== Task requirements ==
All of the entries below are to be retyped exactly.

* * * * * * *

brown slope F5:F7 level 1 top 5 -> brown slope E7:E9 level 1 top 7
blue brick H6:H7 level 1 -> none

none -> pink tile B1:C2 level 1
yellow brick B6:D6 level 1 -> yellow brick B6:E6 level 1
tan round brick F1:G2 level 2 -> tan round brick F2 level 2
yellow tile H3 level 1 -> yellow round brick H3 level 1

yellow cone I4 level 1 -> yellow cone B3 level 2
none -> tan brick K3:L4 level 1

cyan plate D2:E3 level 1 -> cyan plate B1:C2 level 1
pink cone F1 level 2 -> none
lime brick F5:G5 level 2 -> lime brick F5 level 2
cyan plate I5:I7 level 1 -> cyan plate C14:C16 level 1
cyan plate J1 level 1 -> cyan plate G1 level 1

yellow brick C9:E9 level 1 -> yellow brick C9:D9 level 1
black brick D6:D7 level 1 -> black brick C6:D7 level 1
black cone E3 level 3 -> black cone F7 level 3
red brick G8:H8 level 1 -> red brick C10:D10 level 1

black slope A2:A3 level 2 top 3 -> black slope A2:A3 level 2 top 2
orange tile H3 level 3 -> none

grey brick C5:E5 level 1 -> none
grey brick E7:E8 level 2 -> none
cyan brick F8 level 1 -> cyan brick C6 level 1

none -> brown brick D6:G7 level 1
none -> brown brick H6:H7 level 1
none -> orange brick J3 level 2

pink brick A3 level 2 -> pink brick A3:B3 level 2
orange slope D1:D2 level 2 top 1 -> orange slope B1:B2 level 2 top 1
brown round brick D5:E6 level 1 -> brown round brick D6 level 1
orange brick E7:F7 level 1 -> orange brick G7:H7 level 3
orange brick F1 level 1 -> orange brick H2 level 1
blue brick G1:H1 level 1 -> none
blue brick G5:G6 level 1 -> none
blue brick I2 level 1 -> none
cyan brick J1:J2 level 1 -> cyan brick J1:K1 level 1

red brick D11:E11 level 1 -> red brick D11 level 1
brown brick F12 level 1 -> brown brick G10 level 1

* * * * * * *

== Task solution ==
brown slope F5:F7 level 1 top 5 -> brown slope E7:E9 level 1 top 7
blue brick H6:H7 level 1 -> none

none -> pink tile B1:C2 level 1
yellow brick B6:D6 level 1 -> yellow brick B6:E6 level 1
tan round brick F1:G2 level 2 -> tan round brick F2 level 2
yellow tile H3 level 1 -> yellow round brick H3 level 1

yellow cone I4 level 1 -> yellow cone B3 level 2
none -> tan brick K3:L4 level 1

cyan plate D2:E3 level 1 -> cyan plate B1:C2 level 1
pink cone F1 level 2 -> none
lime brick F5:G5 level 2 -> lime brick F5 level 2
cyan plate I5:I7 level 1 -> cyan plate C14:C16 level 1
cyan plate J1 level 1 -> cyan plate G1 level 1

yellow brick C9:E9 level 1 -> yellow brick C9:D9 level 1
black brick D6:D7 level 1 -> black brick C6:D7 level 1
black cone E3 level 3 -> black cone F7 level 3
red brick G8:H8 level 1 -> red brick C10:D10 level 1

black slope A2:A3 level 2 top 3 -> black slope A2:A3 level 2 top 2
orange tile H3 level 3 -> none

grey brick C5:E5 level 1 -> none
grey brick E7:E8 level 2 -> none
cyan brick F8 level 1 -> cyan brick C6 level 1

none -> brown brick D6:G7 level 1
none -> brown brick H6:H7 level 1
none -> orange brick J3 level 2

pink brick A3 level 2 -> pink brick A3:B3 level 2
orange slope D1:D2 level 2 top 1 -> orange slope B1:B2 level 2 top 1
brown round brick D5:E6 level 1 -> brown round brick D6 level 1
orange brick E7:F7 level 1 -> orange brick G7:H7 level 3
orange brick F1 level 1 -> orange brick H2 level 1
blue brick G1:H1 level 1 -> none
blue brick G5:G6 level 1 -> none
blue brick I2 level 1 -> none
cyan brick J1:J2 level 1 -> cyan brick J1:K1 level 1

red brick D11:E11 level 1 -> red brick D11 level 1
brown brick F12 level 1 -> brown brick G10 level 1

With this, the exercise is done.